WRITTEN PROBLEM >>
Pull out every line in the records below that contains the string "shortInstrumentName", copying each line in full.
___ DATA FOR THIS TASK ___
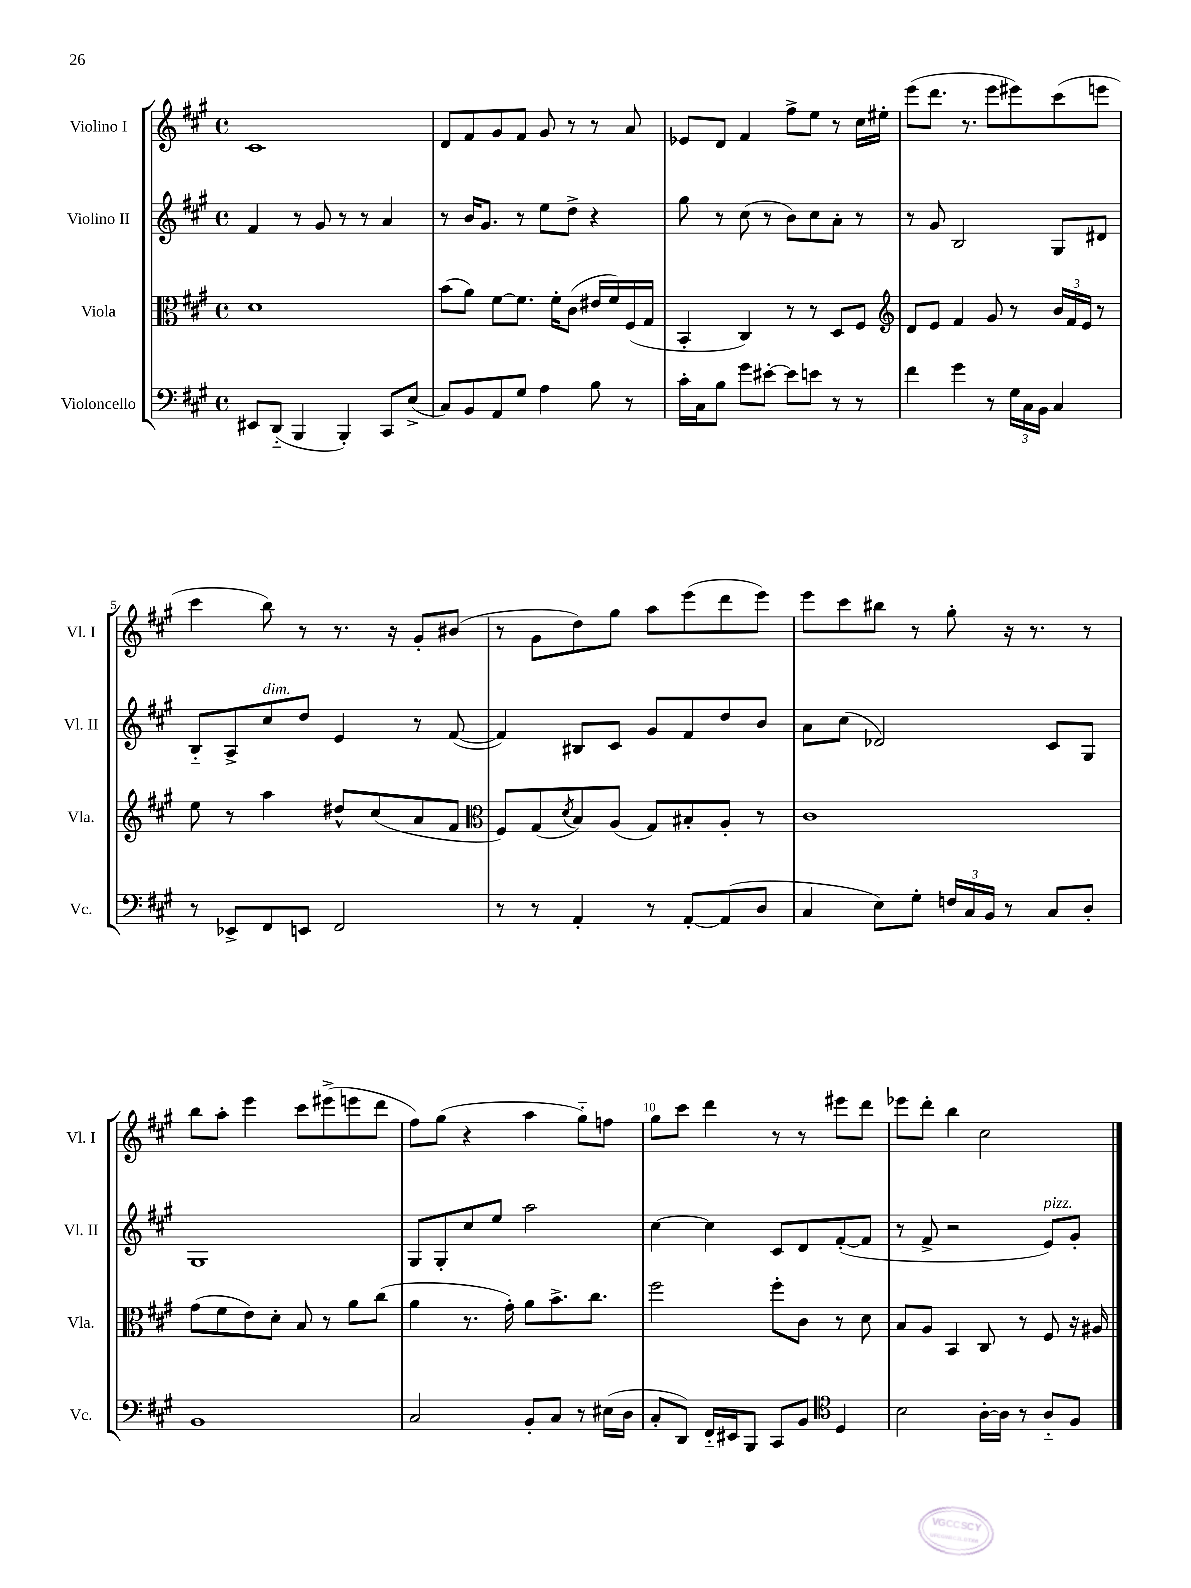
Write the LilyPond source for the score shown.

<<
\new StaffGroup <<
\new Staff = "s0" \with { instrumentName = "Violino I" shortInstrumentName = "Vl. I" } {
    \clef treble \key a \major \defaultTimeSignature \time 4/4
    cis'1 |
    d'8 fis'8 gis'8 fis'8 gis'8 r8 r8 a'8 |
    ees'8 d'8 fis'4 fis''8-> e''8 r8 cis''16 eis''16-. |
    e'''8( d'''8. r8. e'''8 eis'''8) cis'''8( e'''8 |
    cis'''4 b''8) r8 r8. r16 gis'8-. bis'8( |
    r8 gis'8 d''8) gis''8 a''8 e'''8( d'''8 e'''8) |
    e'''8 cis'''8 bis''8 r8 gis''8-. r16 r8. r8 |
    b''8 a''8-. e'''4 cis'''8 eis'''8->( e'''8 d'''8 |
    fis''8) gis''8( r4 a''4 gis''8-_) f''8 |
    gis''8 cis'''8 d'''4 r8 r8 eis'''8 d'''8 |
    ees'''8 d'''8-. b''4 cis''2 \bar "|." |
}
\new Staff = "s1" \with { instrumentName = "Violino II" shortInstrumentName = "Vl. II" } {
    \clef treble \key a \major \defaultTimeSignature \time 4/4
    fis'4 r8 gis'8 r8 r8 a'4 |
    r8 b'16 gis'8. r8 e''8 d''8-> r4 |
    gis''8 r8 cis''8( r8 b'8) cis''8 a'8-. r8 |
    r8 gis'8 b2 gis8 dis'8 |
    b8-_ a8-> cis''8^\markup { \italic "dim." } d''8 e'4 r8 fis'8~( |
    fis'4) bis8 cis'8 gis'8 fis'8 d''8 b'8 |
    a'8 cis''8( des'2) cis'8 gis8 |
    gis1 |
    gis8 gis8-. cis''8 e''8 a''2 |
    cis''4~ cis''4 cis'8 d'8 fis'8~-.( fis'8 |
    r8 fis'8-> r2 e'8^\markup { \italic "pizz." }) gis'8-. \bar "|." |
}
\new Staff = "s2" \with { instrumentName = "Viola" shortInstrumentName = "Vla." } {
    \clef alto \key a \major \defaultTimeSignature \time 4/4
    d'1 |
    b'8( a'8) fis'8~ fis'8. fis'16-. cis'8( eis'16 fis'16) fis16( gis16 |
    b,4-. cis4) r8 r8 d8 fis8 |
    \clef treble d'8 e'8 fis'4 gis'8 r8 \tuplet 3/2 { b'16 fis'16 e'16 } r8 |
    e''8 r8 a''4 dis''8-^ cis''8( a'8 fis'8 |
    \clef alto fis8) gis8( \acciaccatura { d'8 } b8) a8( gis8) bis8-. a8-. r8 |
    cis'1 |
    gis'8( fis'8 e'8) d'8-. b8 r8 a'8 cis''8( |
    a'4 r8. gis'16-.) a'8 b'8.-> cis''8. |
    fis''2 fis''8-. cis'8 r8 d'8 |
    b8 a8 b,4 cis8 r8 fis8 r16 ais16 \bar "|." |
}
\new Staff = "s3" \with { instrumentName = "Violoncello" shortInstrumentName = "Vc." } {
    \clef bass \key a \major \defaultTimeSignature \time 4/4
    eis,8 d,8-_( b,,4 b,,4-.) cis,8 e8->( |
    cis8) b,8 a,8 gis8 a4 b8 r8 |
    cis'16-. cis16 b8 gis'8 eis'8~-. eis'8 e'8 r8 r8 |
    fis'4 gis'4 r8 \tuplet 3/2 { gis16 cis16 b,16 } cis4 |
    r8 ees,8-> fis,8 e,8 fis,2 |
    r8 r8 a,4-. r8 a,8~-. a,8( d8 |
    cis4 e8) gis8-. \tuplet 3/2 { f16 cis16 b,16 } r8 cis8 d8-. |
    b,1 |
    cis2 b,8-. cis8 r8 eis16( d16 |
    cis8-. d,8) fis,16-_ eis,16 b,,8 cis,8 b,8 \clef tenor d4 |
    b2 a16~-. a16 r8 a8-_ fis8 \bar "|." |
}
>>
>>
\layout { \context { \Score \override BarNumber.break-visibility = ##(#f #t #t) barNumberVisibility = #(every-nth-bar-number-visible 5) } }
___
TASK ANSWER >>
\new Staff = "s0" \with { instrumentName = "Violino I" shortInstrumentName = "Vl. I" } {
\new Staff = "s1" \with { instrumentName = "Violino II" shortInstrumentName = "Vl. II" } {
\new Staff = "s2" \with { instrumentName = "Viola" shortInstrumentName = "Vla." } {
\new Staff = "s3" \with { instrumentName = "Violoncello" shortInstrumentName = "Vc." } {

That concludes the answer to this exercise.